= Problem description =
For every line in the data below that contains "none", copy the line.

= Material for the task =
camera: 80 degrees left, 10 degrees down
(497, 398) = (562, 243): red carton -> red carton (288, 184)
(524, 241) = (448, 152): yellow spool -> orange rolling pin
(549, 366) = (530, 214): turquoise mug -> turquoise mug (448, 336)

...

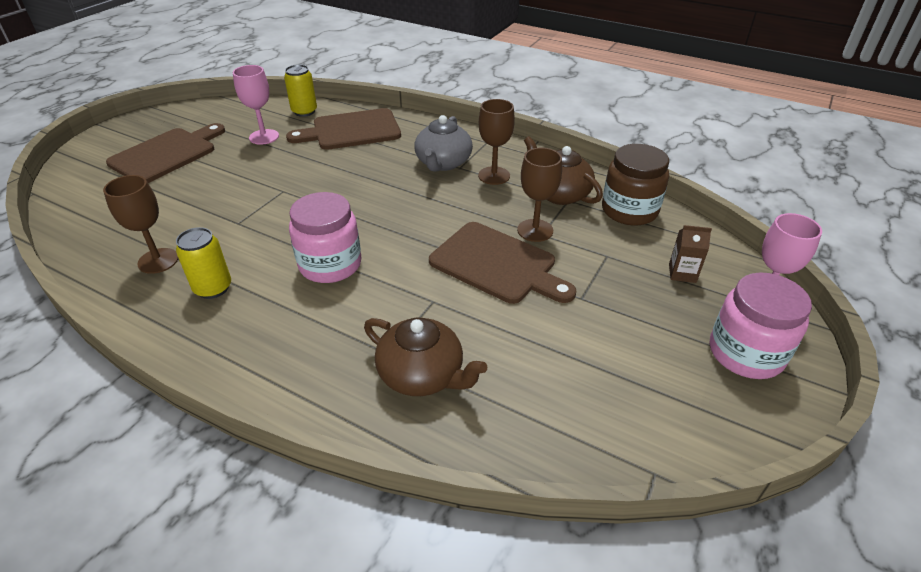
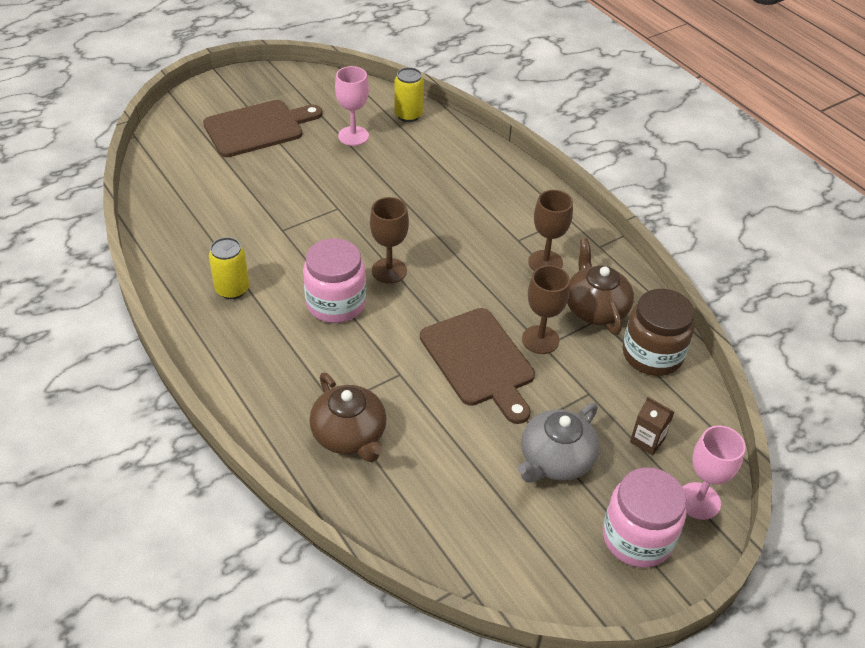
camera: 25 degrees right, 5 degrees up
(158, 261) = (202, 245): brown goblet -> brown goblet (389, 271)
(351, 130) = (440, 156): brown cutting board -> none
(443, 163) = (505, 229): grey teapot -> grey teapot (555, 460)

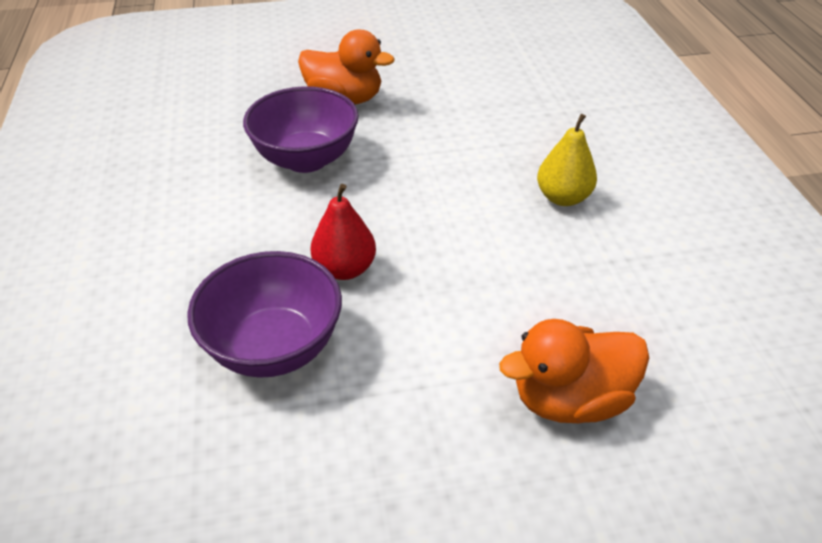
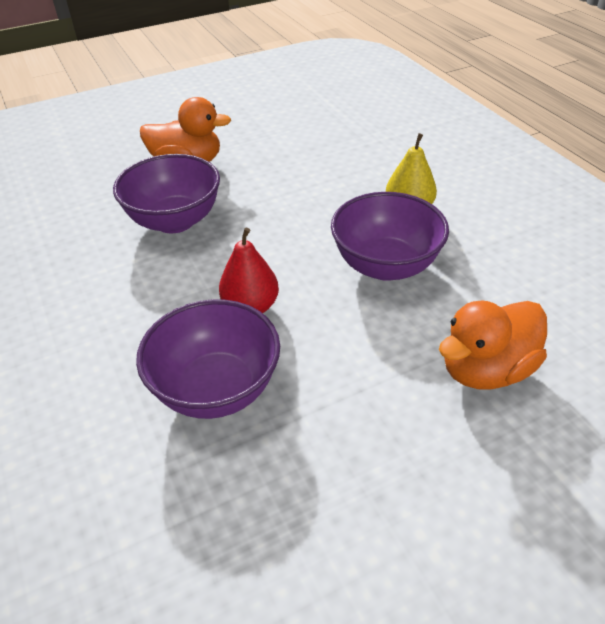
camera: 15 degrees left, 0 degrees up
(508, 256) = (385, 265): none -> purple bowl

...

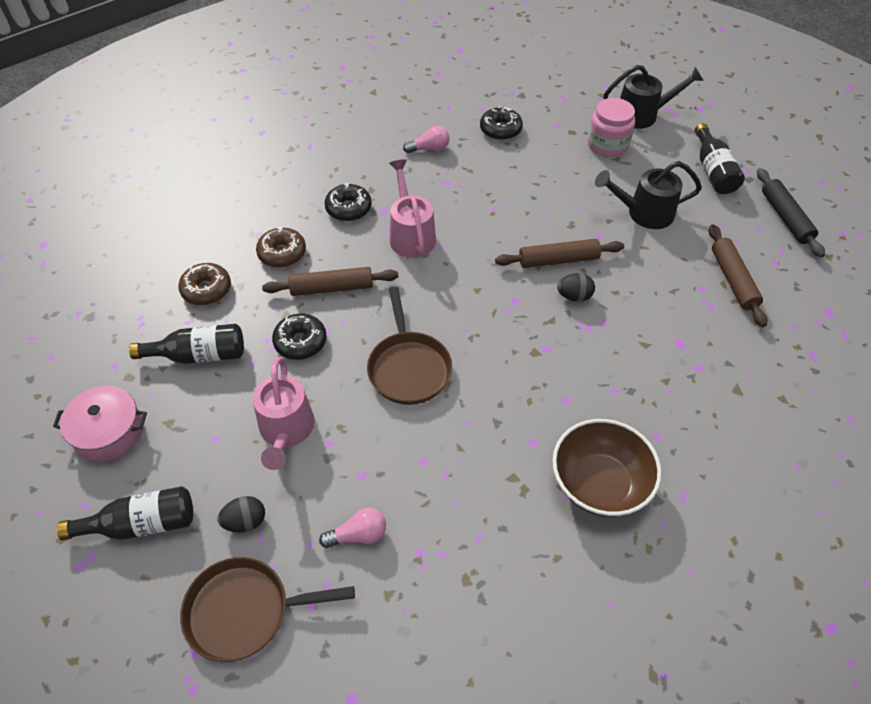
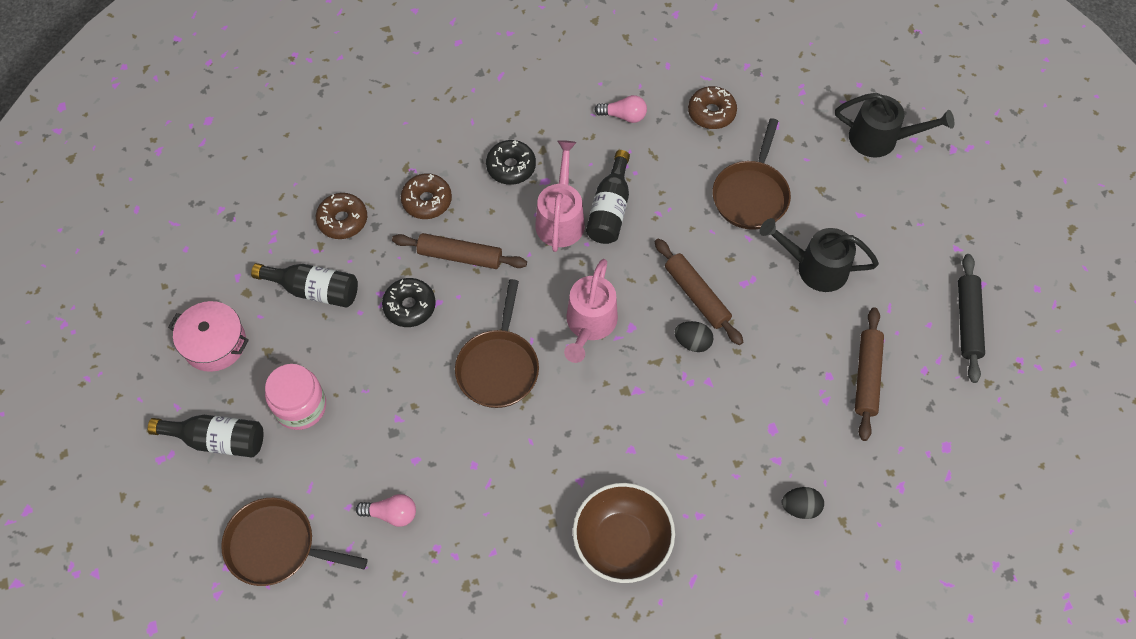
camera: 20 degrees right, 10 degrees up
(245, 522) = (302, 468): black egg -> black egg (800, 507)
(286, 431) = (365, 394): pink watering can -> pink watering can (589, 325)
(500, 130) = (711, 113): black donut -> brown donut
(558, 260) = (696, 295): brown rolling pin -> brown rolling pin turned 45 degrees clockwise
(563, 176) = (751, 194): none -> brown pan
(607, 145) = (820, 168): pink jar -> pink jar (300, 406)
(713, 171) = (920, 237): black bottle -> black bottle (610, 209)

= Exercise output =
(351, 130) = (440, 156): brown cutting board -> none
(508, 256) = (385, 265): none -> purple bowl
(563, 176) = (751, 194): none -> brown pan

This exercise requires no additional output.